### Problem statement
Pictures in the entries below are excluded; copy only the lines from the one containing "red cross: (99, 132) -> (128, 190), moved" to the one containing "gray triangle: (31, 241) -> (21, 222), moved", both included.

### Data for processing
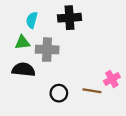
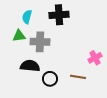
black semicircle: (24, 70) -> (30, 66), moved
pink cross: (112, 79) -> (95, 58), moved

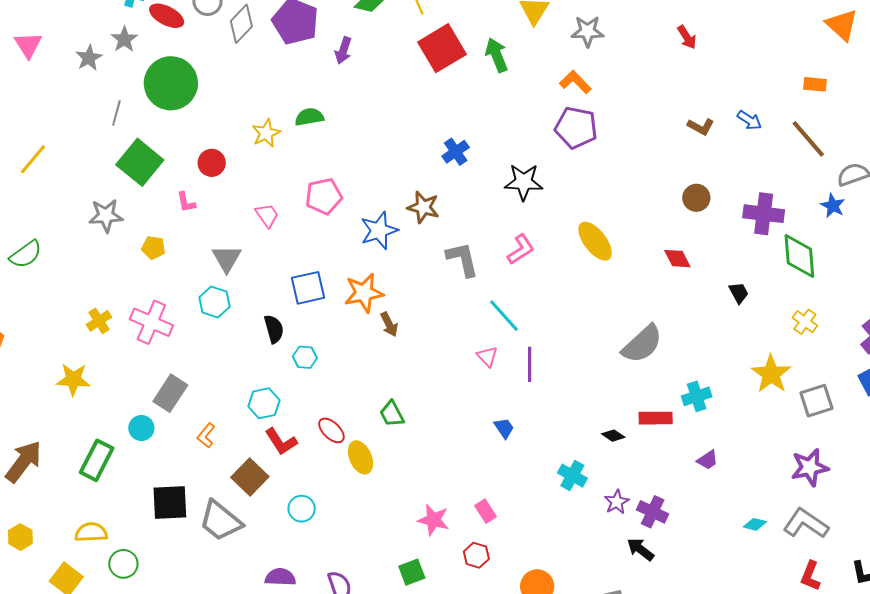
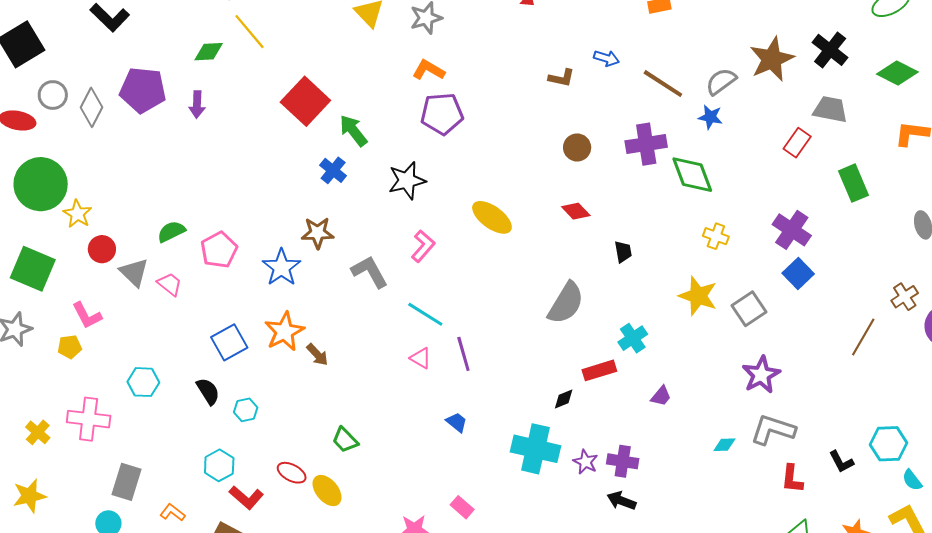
red square: (442, 48) -> (305, 101), moved
green arrow: (497, 55) -> (353, 131), moved
green semicircle: (309, 117) -> (171, 232), moved
yellow star: (266, 133) -> (77, 214), moved
brown line: (808, 139) -> (663, 84), moved
pink L-shape: (186, 202) -> (87, 315), moved, size x1.4
gray triangle: (227, 258) -> (134, 272), moved
black trapezoid: (739, 293) -> (623, 252), moved, turned 35
orange L-shape: (206, 435) -> (173, 513), turned 105
black diamond: (613, 436) -> (564, 399), turned -40
cyan cross: (572, 476) -> (535, 449), size x1.6

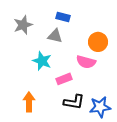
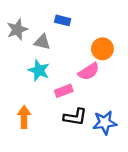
gray triangle: (55, 36) -> (42, 42), moved
pink semicircle: (86, 62) -> (89, 72), turned -48

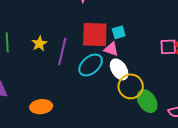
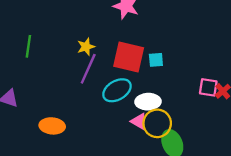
yellow star: (39, 44) -> (86, 47), moved
pink triangle: (111, 49) -> (139, 121), moved
white ellipse: (119, 69) -> (148, 102), turned -70

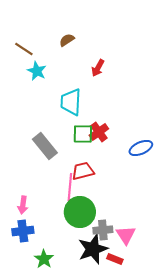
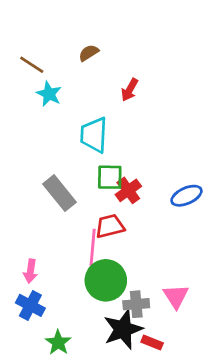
red cross: (99, 132) -> (128, 190), moved
blue cross: (23, 231) -> (30, 305), turned 35
pink triangle: (126, 235) -> (176, 296), moved

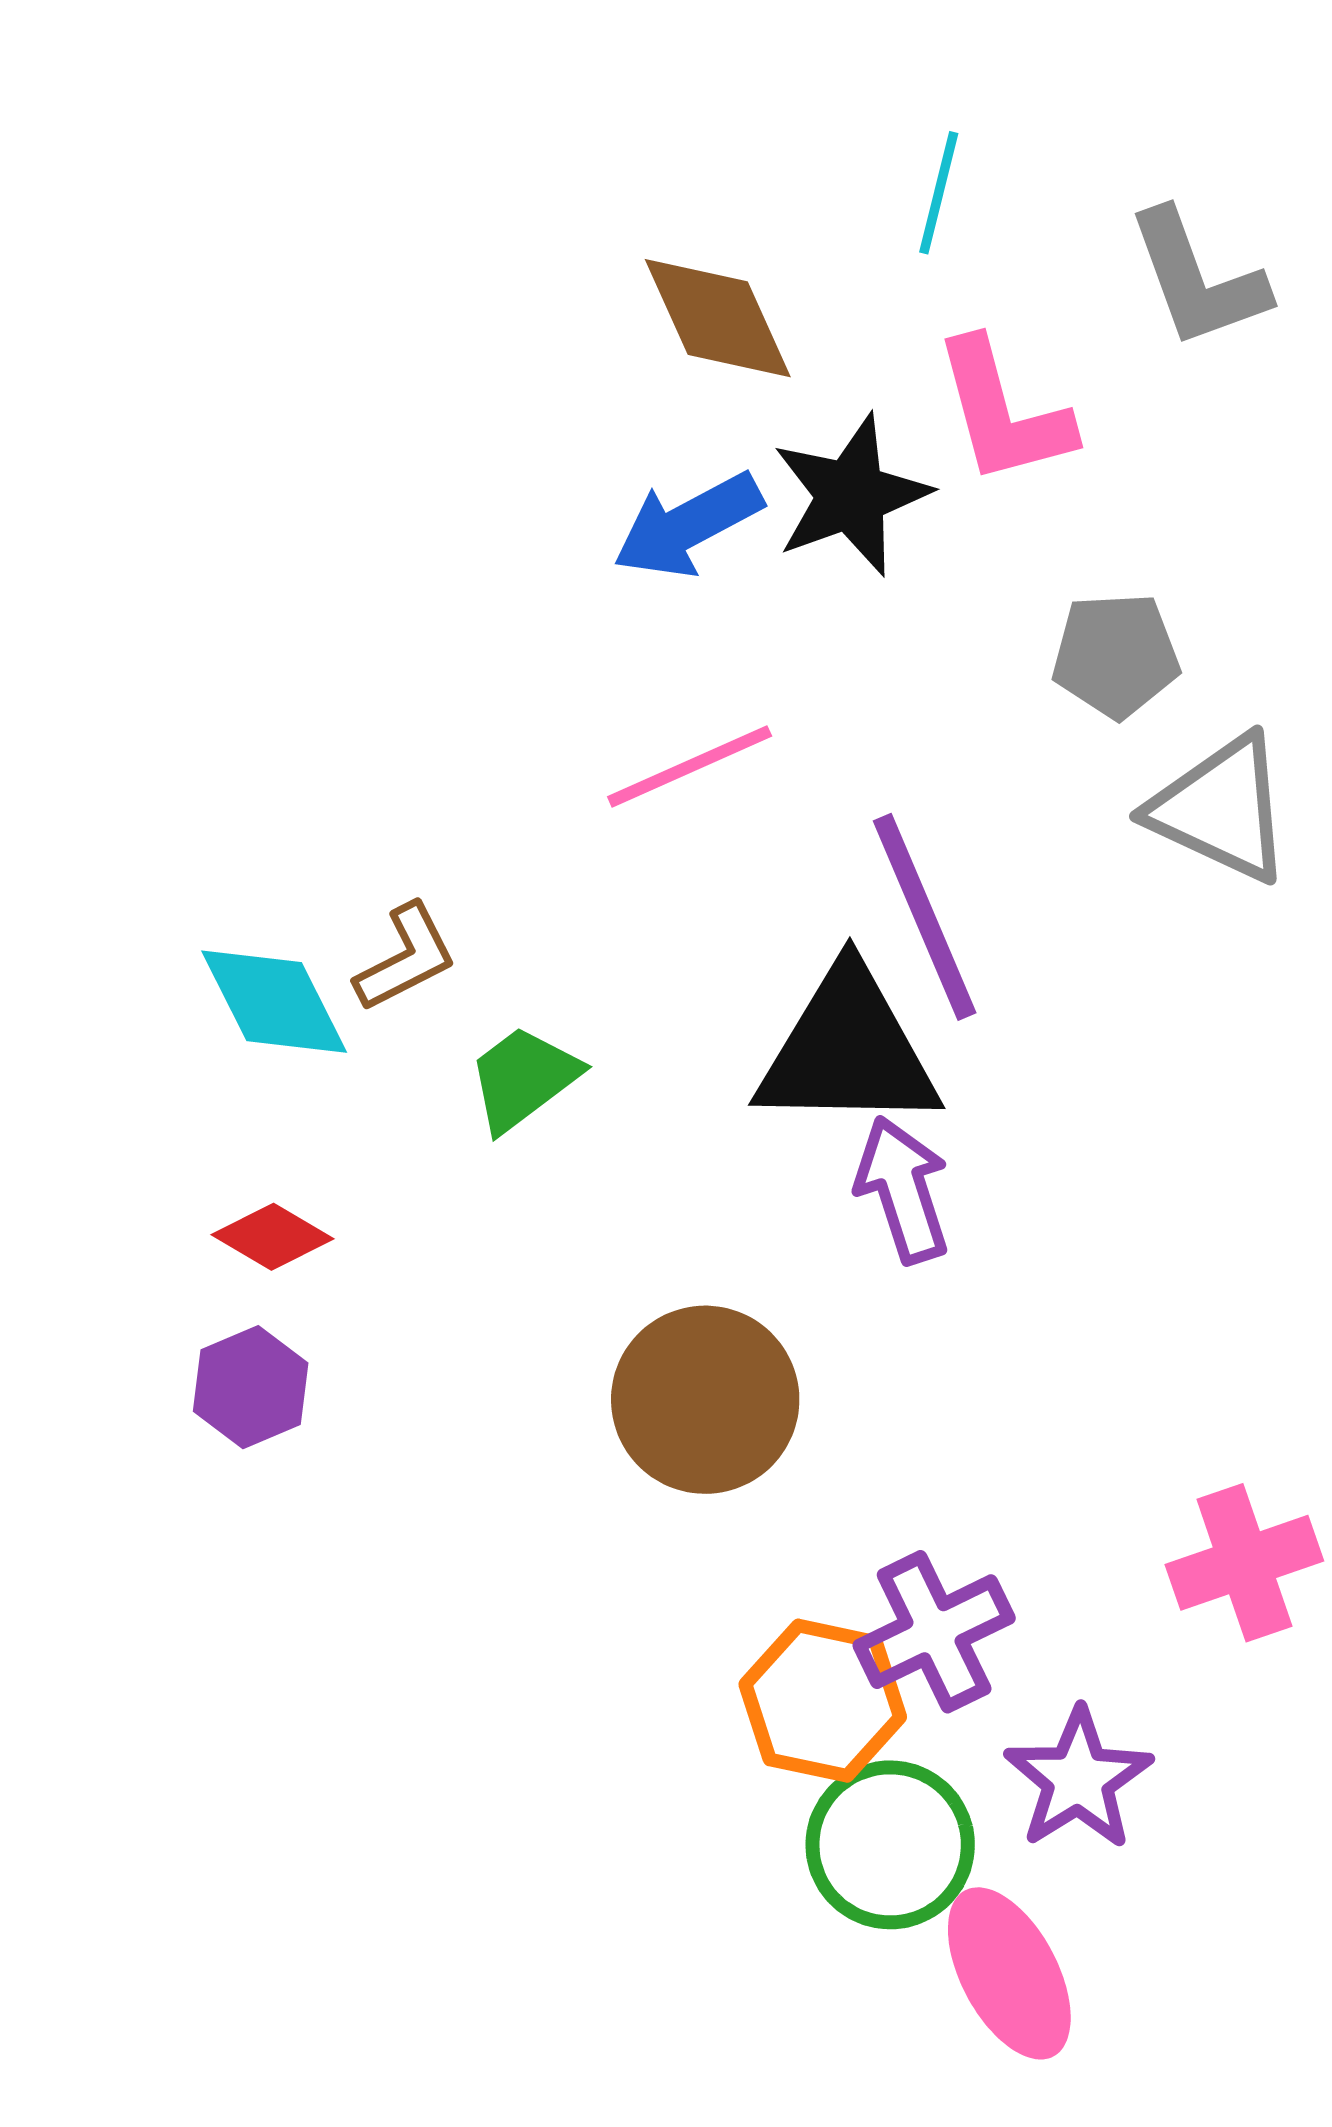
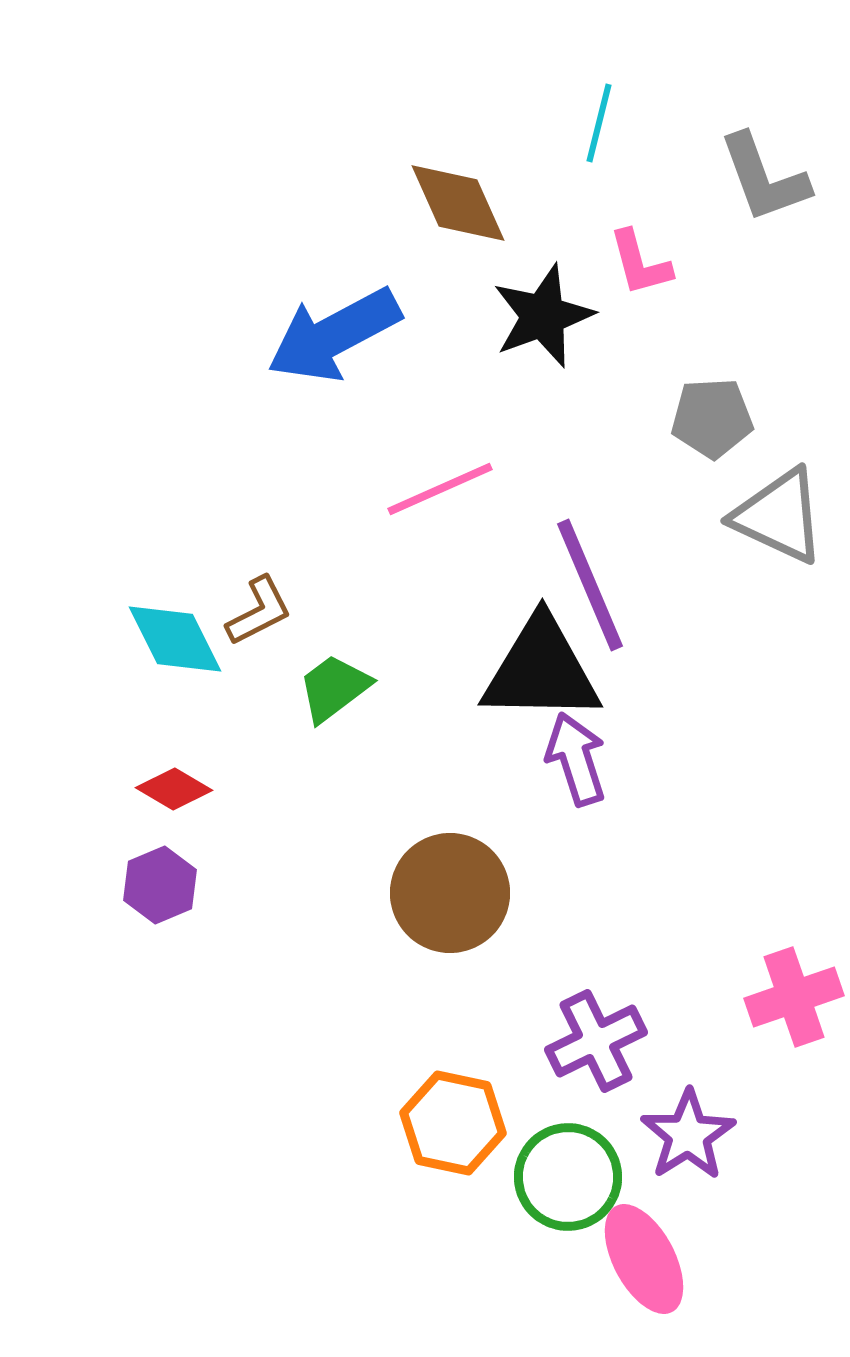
pink L-shape: (1003, 412) -> (640, 263), size x0.7
blue arrow: (688, 525) -> (334, 335), moved, size x1.4
orange hexagon: (823, 1701) -> (453, 1123), moved

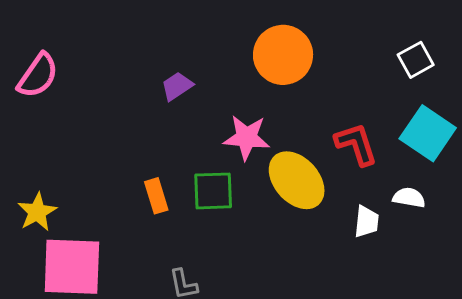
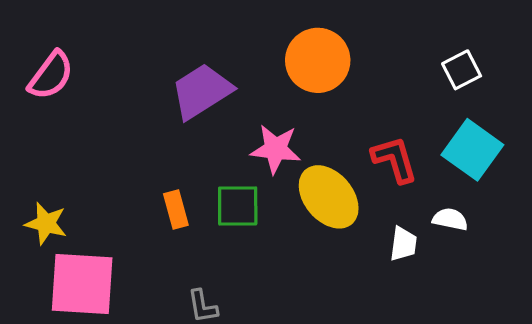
purple trapezoid: (177, 86) -> (202, 91), size x1.8
yellow star: (37, 212) -> (46, 223), turned -30

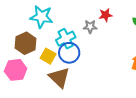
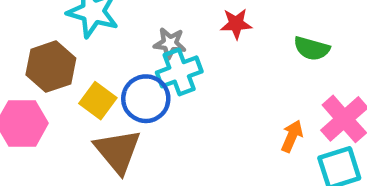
gray star: (90, 27) -> (170, 43), moved
cyan cross: (66, 39) -> (179, 72), moved

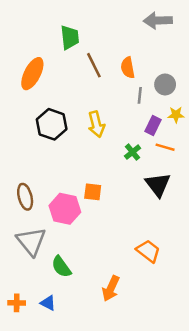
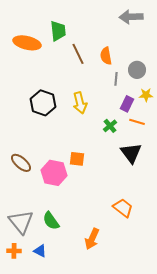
orange ellipse: (32, 74) -> (27, 43), moved, turned 76
brown ellipse: (25, 197) -> (21, 163), turned -35
gray triangle: (31, 241) -> (21, 222), moved

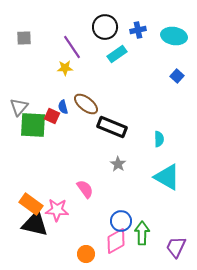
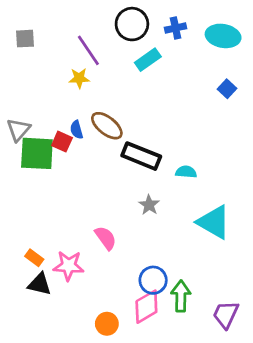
cyan semicircle: (159, 139) -> (186, 172), moved, turned -84
orange rectangle: (31, 204) -> (34, 258), size x0.6
black triangle: (35, 224) -> (40, 284), size x0.7

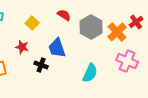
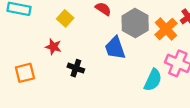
blue trapezoid: (57, 48) -> (115, 48), moved
cyan semicircle: (90, 73) -> (153, 80), moved

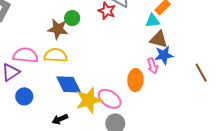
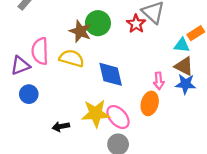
green circle: (72, 18) -> (98, 23), size x1.5
pink semicircle: (26, 55) -> (40, 51), turned -110
pink arrow: (153, 66) -> (159, 81), moved
blue diamond: (69, 84) -> (111, 74), moved

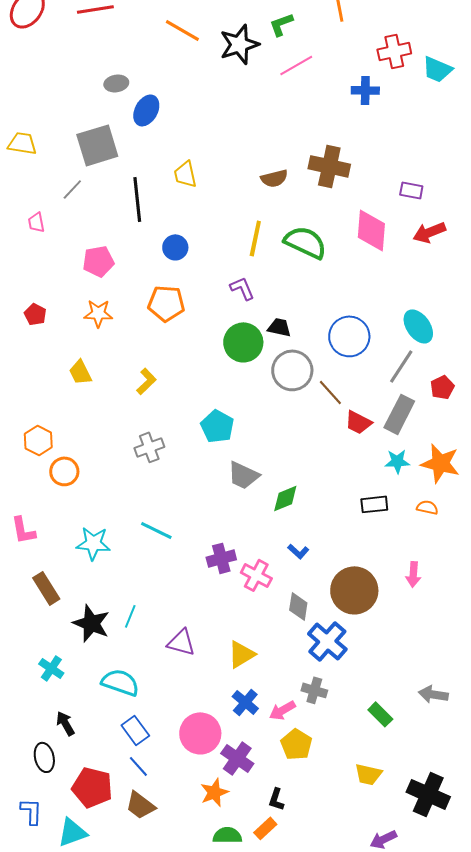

### Response to the exercise
red cross: (99, 132) -> (128, 190), moved
blue cross: (23, 231) -> (30, 305), turned 35
pink triangle: (126, 235) -> (176, 296), moved

pink L-shape: (1003, 412) -> (640, 263), size x0.7
blue arrow: (688, 525) -> (334, 335), moved, size x1.4
orange hexagon: (823, 1701) -> (453, 1123), moved

purple trapezoid: (177, 86) -> (202, 91), size x1.8
yellow star: (37, 212) -> (46, 223), turned -30

gray star: (90, 27) -> (170, 43), moved
cyan cross: (66, 39) -> (179, 72), moved

orange ellipse: (32, 74) -> (27, 43), moved, turned 76
brown ellipse: (25, 197) -> (21, 163), turned -35
gray triangle: (31, 241) -> (21, 222), moved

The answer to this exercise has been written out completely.